Exercise objective
Would you please transcribe the data in full and exactly, excluding images?

Coordinate-based object records
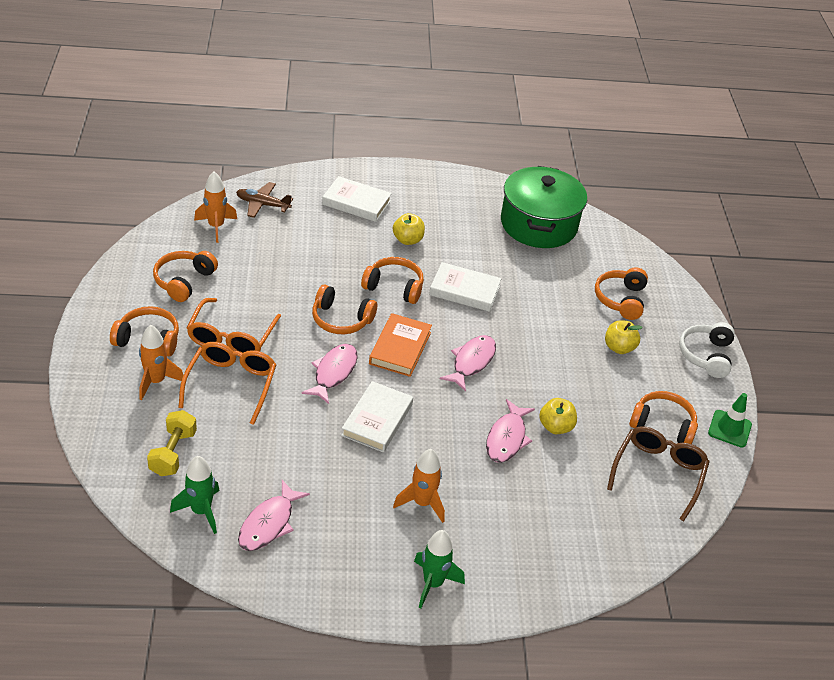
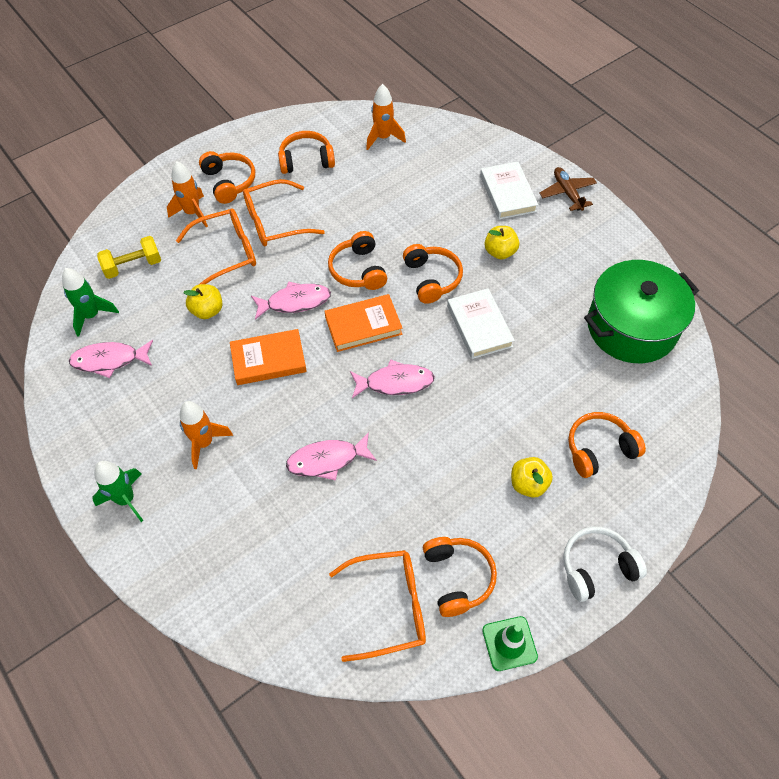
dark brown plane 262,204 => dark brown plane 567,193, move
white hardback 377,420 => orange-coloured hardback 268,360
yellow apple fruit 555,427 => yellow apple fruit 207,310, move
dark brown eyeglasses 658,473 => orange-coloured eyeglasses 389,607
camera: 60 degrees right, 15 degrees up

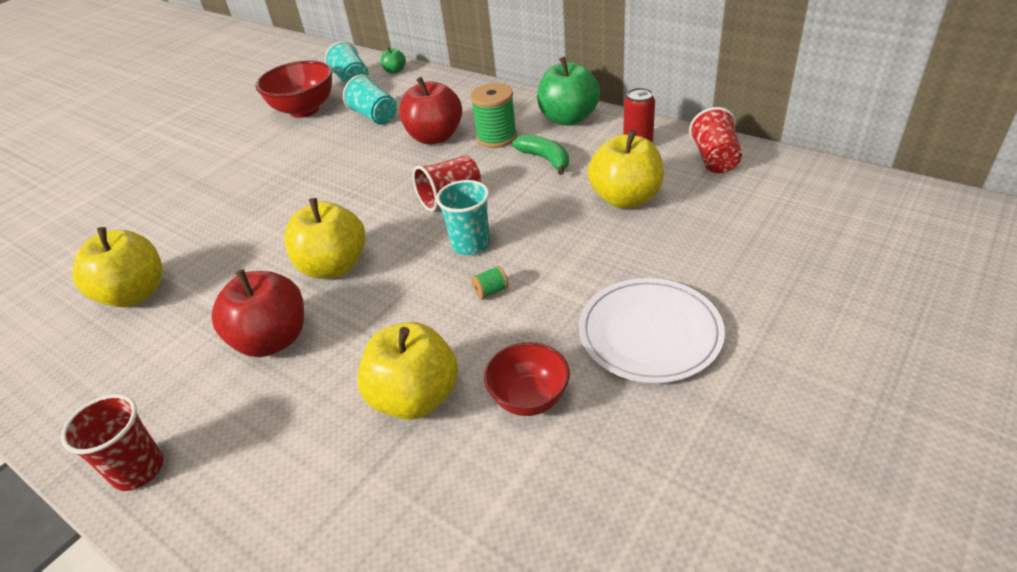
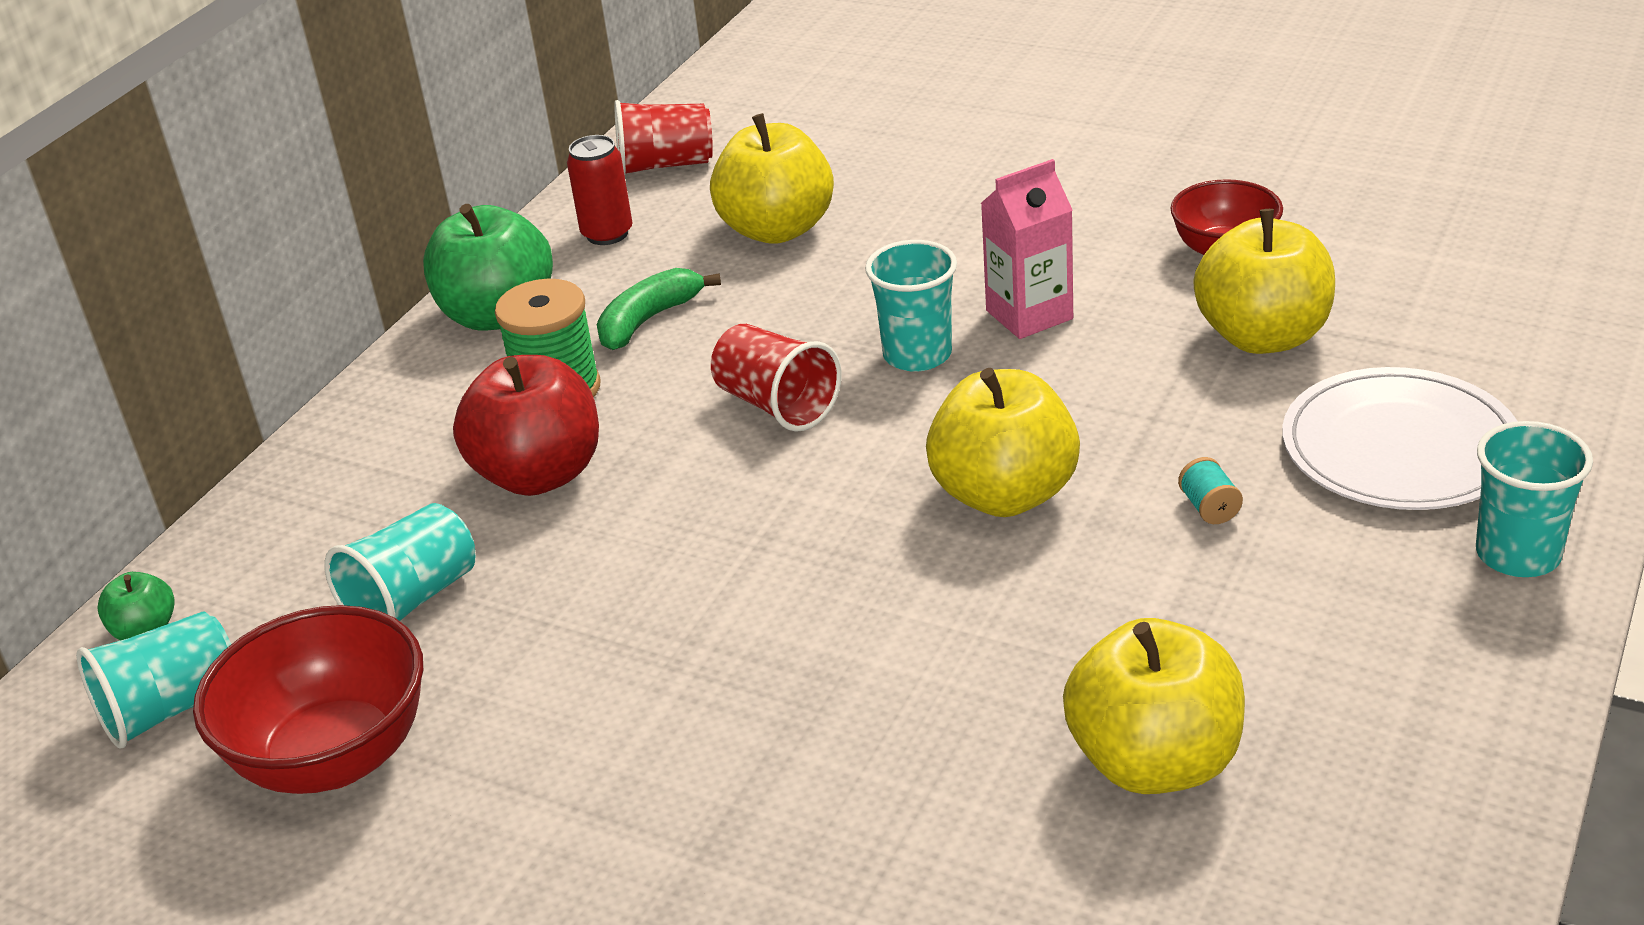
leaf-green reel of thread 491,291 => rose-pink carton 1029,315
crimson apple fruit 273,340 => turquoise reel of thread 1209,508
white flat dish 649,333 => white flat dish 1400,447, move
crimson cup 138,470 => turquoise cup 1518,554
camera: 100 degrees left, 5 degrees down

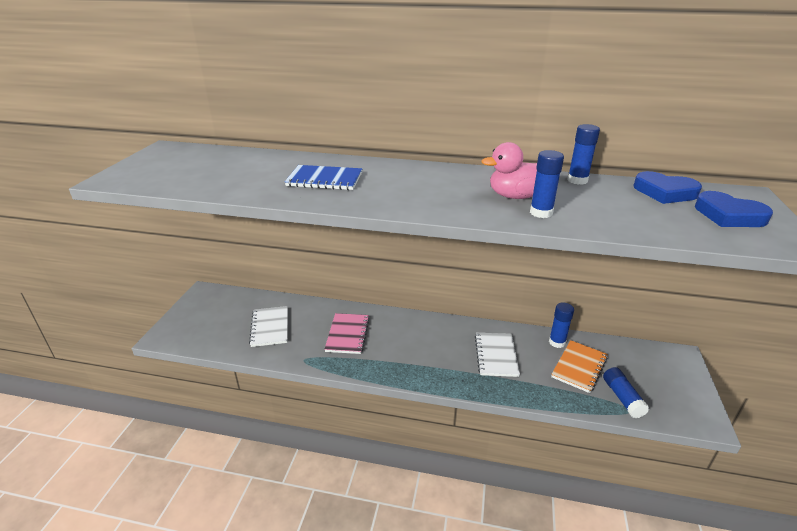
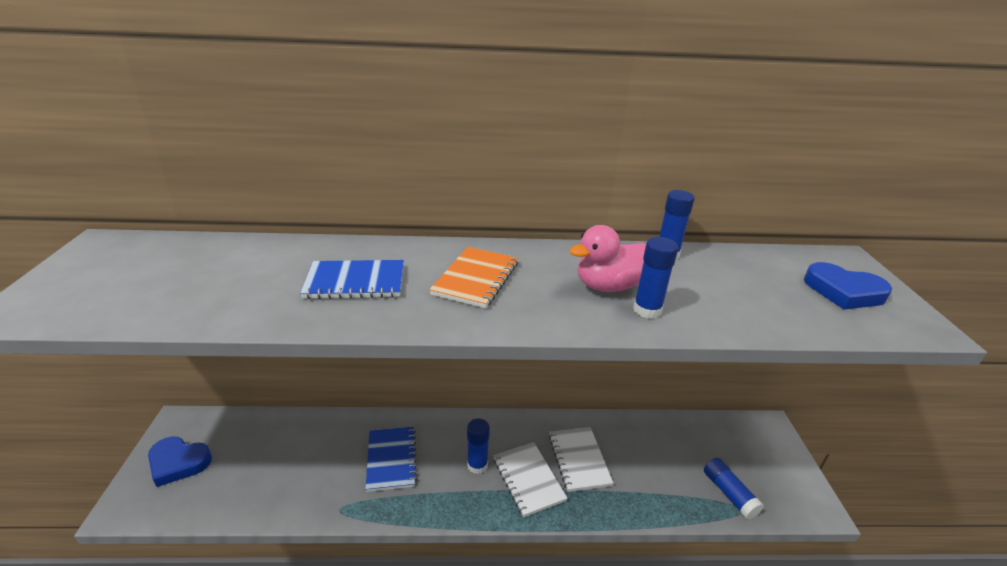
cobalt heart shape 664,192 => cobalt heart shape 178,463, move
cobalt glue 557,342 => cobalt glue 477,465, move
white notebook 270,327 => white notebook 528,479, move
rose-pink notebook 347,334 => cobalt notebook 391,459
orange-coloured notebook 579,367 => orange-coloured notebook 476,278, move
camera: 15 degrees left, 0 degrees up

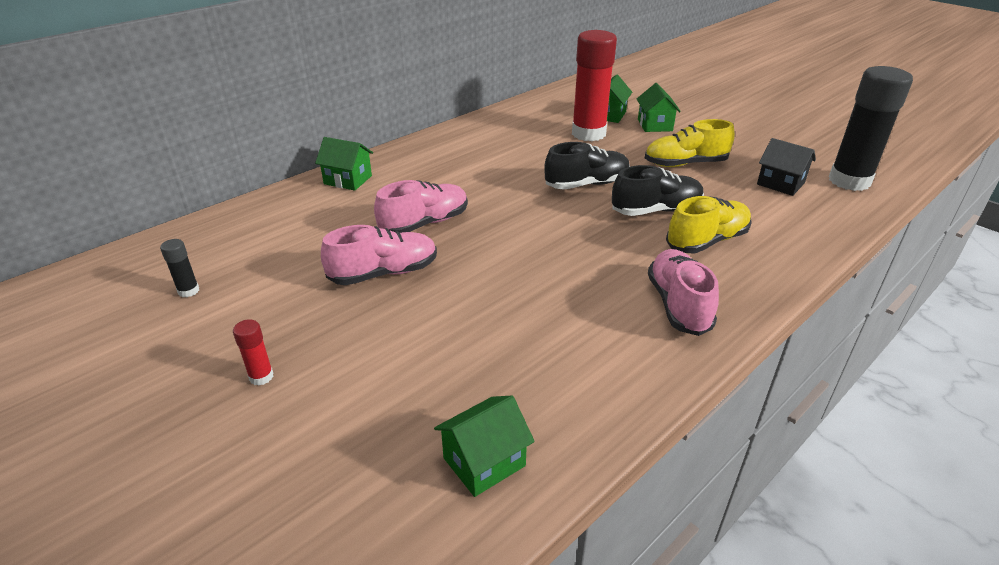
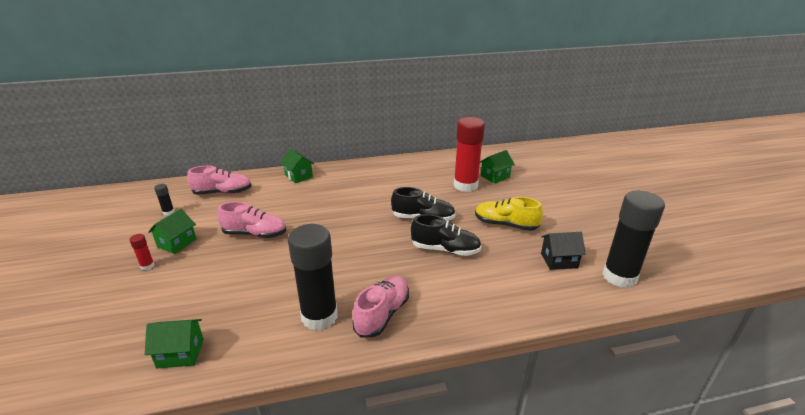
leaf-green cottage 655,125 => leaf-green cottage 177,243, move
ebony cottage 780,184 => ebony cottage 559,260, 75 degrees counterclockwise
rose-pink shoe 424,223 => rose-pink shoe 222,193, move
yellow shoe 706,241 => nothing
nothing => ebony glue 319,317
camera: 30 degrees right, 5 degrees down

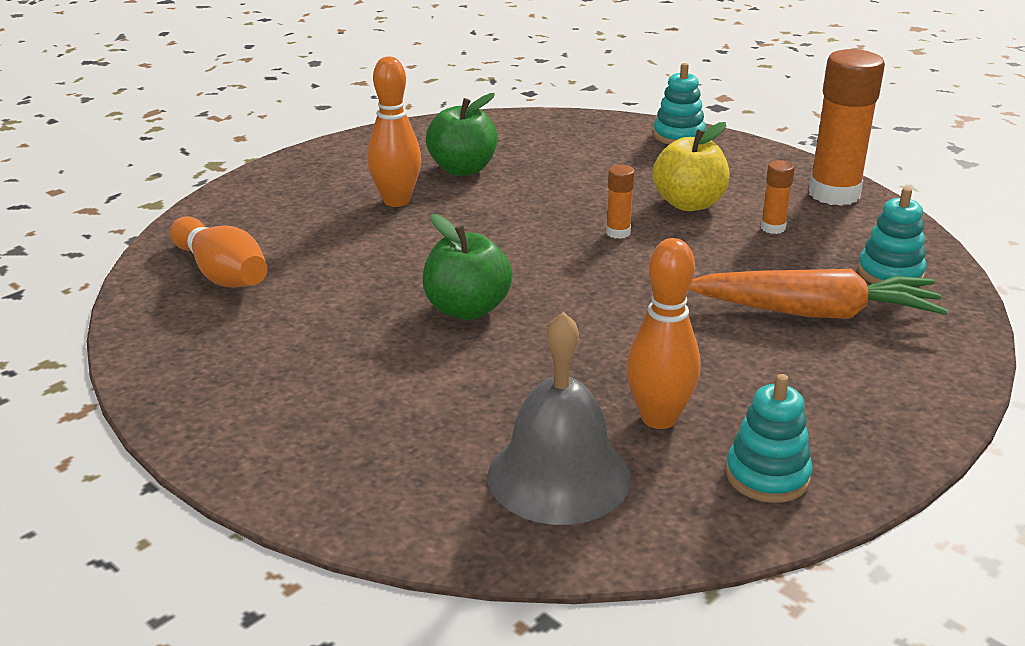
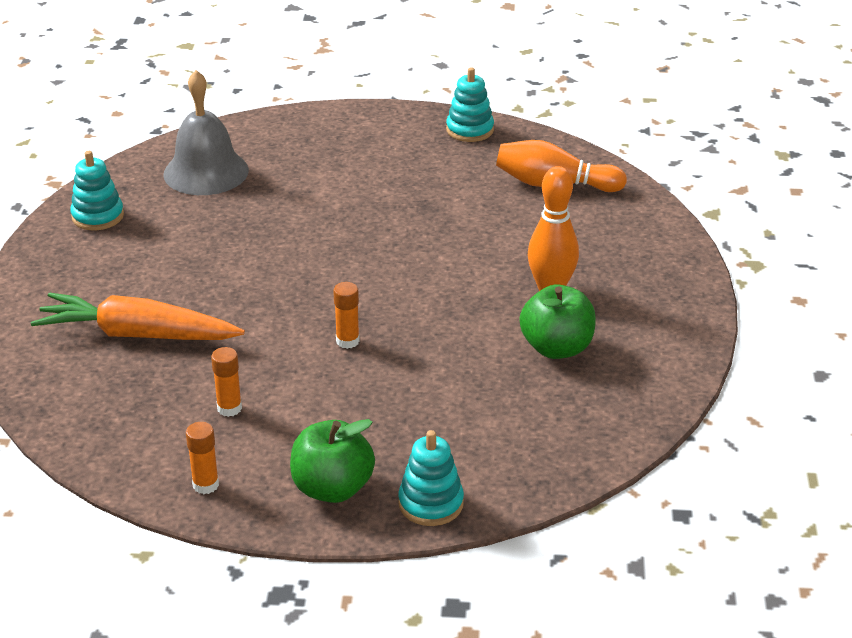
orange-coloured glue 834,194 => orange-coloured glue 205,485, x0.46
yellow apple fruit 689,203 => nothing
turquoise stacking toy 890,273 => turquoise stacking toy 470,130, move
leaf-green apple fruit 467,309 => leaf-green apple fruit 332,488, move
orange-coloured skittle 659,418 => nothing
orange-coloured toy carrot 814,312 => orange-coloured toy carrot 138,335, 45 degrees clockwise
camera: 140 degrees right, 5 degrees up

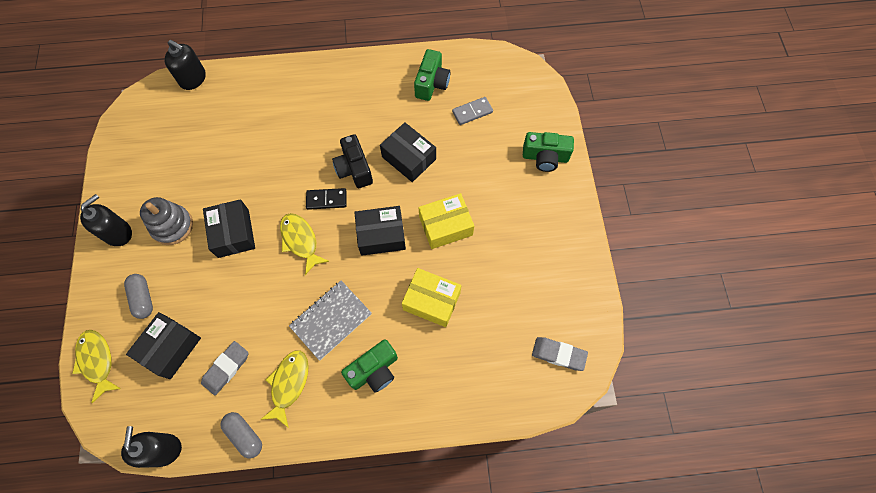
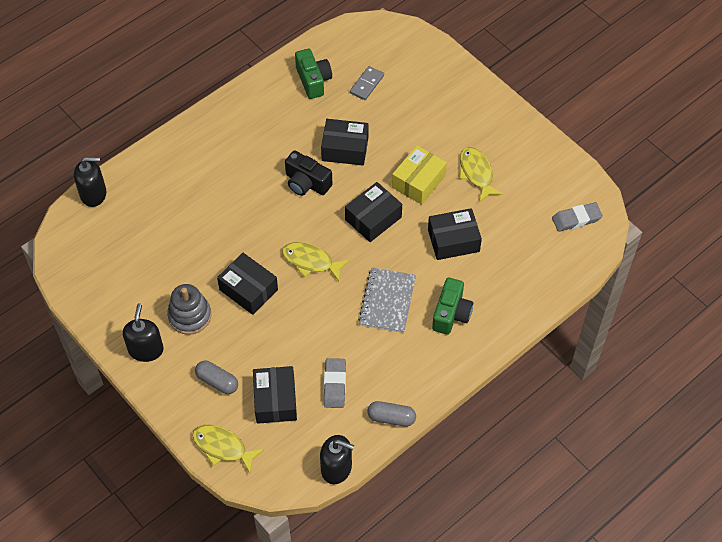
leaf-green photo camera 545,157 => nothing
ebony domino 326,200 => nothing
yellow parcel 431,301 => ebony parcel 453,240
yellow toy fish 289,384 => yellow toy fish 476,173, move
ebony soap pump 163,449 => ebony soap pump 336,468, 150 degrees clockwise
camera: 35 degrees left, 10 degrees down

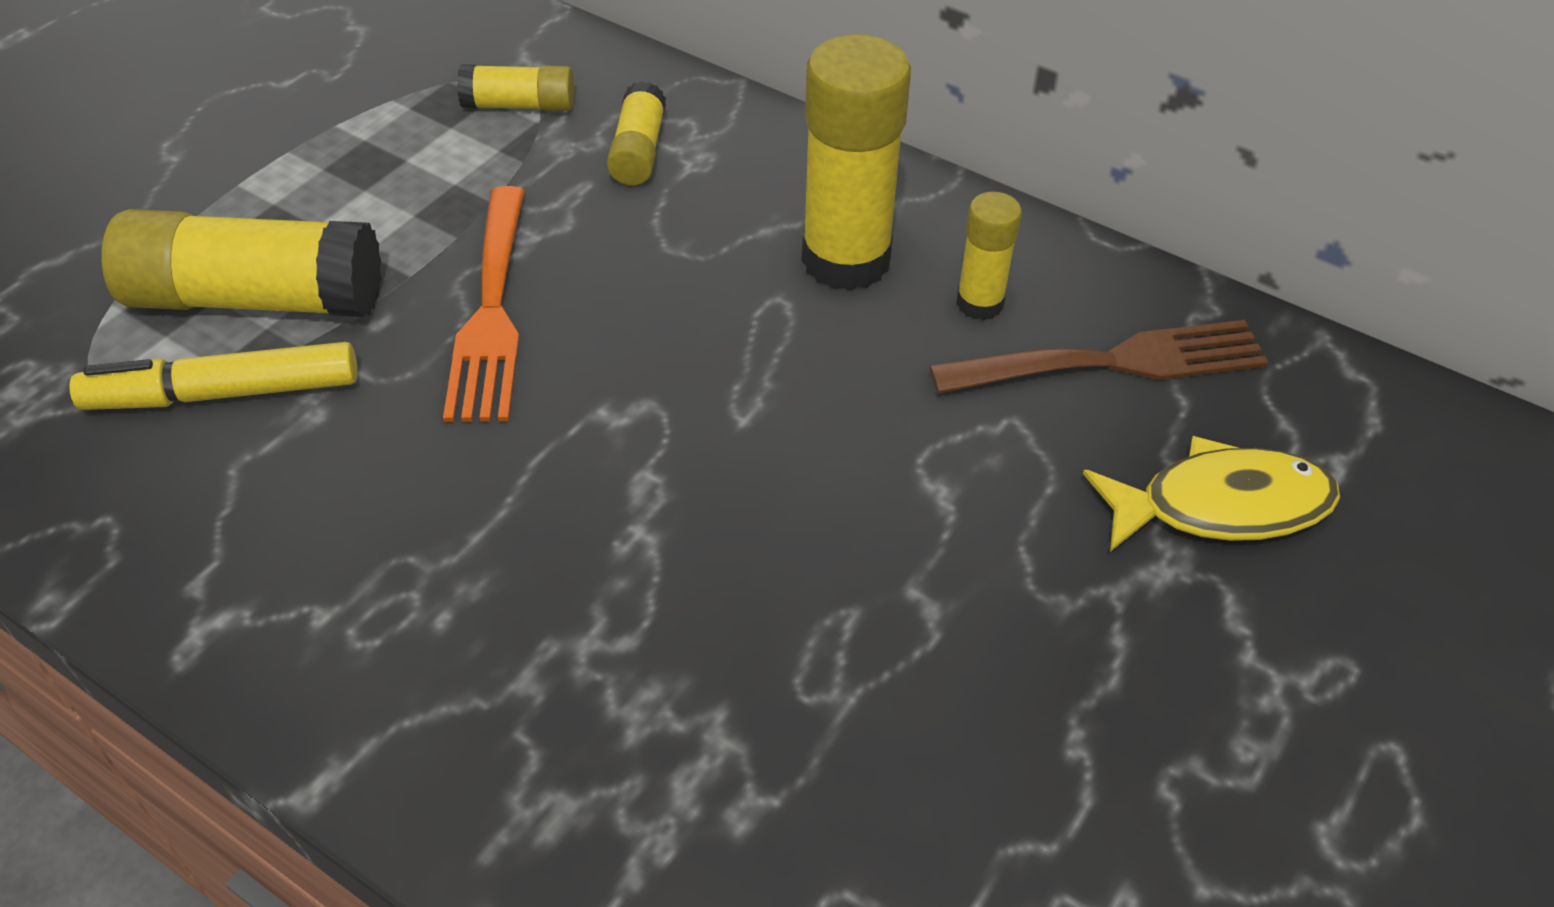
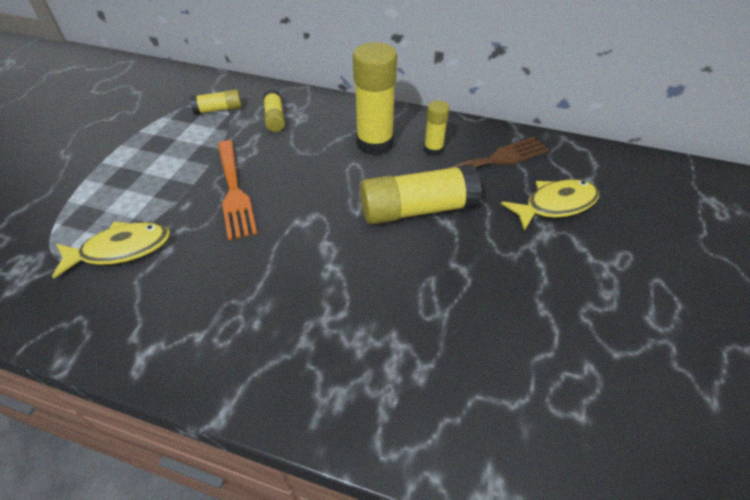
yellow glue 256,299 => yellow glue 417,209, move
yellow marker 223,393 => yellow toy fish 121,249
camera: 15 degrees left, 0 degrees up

Solution to this exercise
dark brown plane 262,204 => dark brown plane 567,193, move
white hardback 377,420 => orange-coloured hardback 268,360
yellow apple fruit 555,427 => yellow apple fruit 207,310, move
dark brown eyeglasses 658,473 => orange-coloured eyeglasses 389,607
camera: 60 degrees right, 15 degrees up

leaf-green reel of thread 491,291 => rose-pink carton 1029,315
crimson apple fruit 273,340 => turquoise reel of thread 1209,508
white flat dish 649,333 => white flat dish 1400,447, move
crimson cup 138,470 => turquoise cup 1518,554
camera: 100 degrees left, 5 degrees down

cobalt heart shape 664,192 => cobalt heart shape 178,463, move
cobalt glue 557,342 => cobalt glue 477,465, move
white notebook 270,327 => white notebook 528,479, move
rose-pink notebook 347,334 => cobalt notebook 391,459
orange-coloured notebook 579,367 => orange-coloured notebook 476,278, move
camera: 15 degrees left, 0 degrees up

leaf-green cottage 655,125 => leaf-green cottage 177,243, move
ebony cottage 780,184 => ebony cottage 559,260, 75 degrees counterclockwise
rose-pink shoe 424,223 => rose-pink shoe 222,193, move
yellow shoe 706,241 => nothing
nothing => ebony glue 319,317
camera: 30 degrees right, 5 degrees down

orange-coloured glue 834,194 => orange-coloured glue 205,485, x0.46
yellow apple fruit 689,203 => nothing
turquoise stacking toy 890,273 => turquoise stacking toy 470,130, move
leaf-green apple fruit 467,309 => leaf-green apple fruit 332,488, move
orange-coloured skittle 659,418 => nothing
orange-coloured toy carrot 814,312 => orange-coloured toy carrot 138,335, 45 degrees clockwise
camera: 140 degrees right, 5 degrees up

leaf-green photo camera 545,157 => nothing
ebony domino 326,200 => nothing
yellow parcel 431,301 => ebony parcel 453,240
yellow toy fish 289,384 => yellow toy fish 476,173, move
ebony soap pump 163,449 => ebony soap pump 336,468, 150 degrees clockwise
camera: 35 degrees left, 10 degrees down

yellow glue 256,299 => yellow glue 417,209, move
yellow marker 223,393 => yellow toy fish 121,249
camera: 15 degrees left, 0 degrees up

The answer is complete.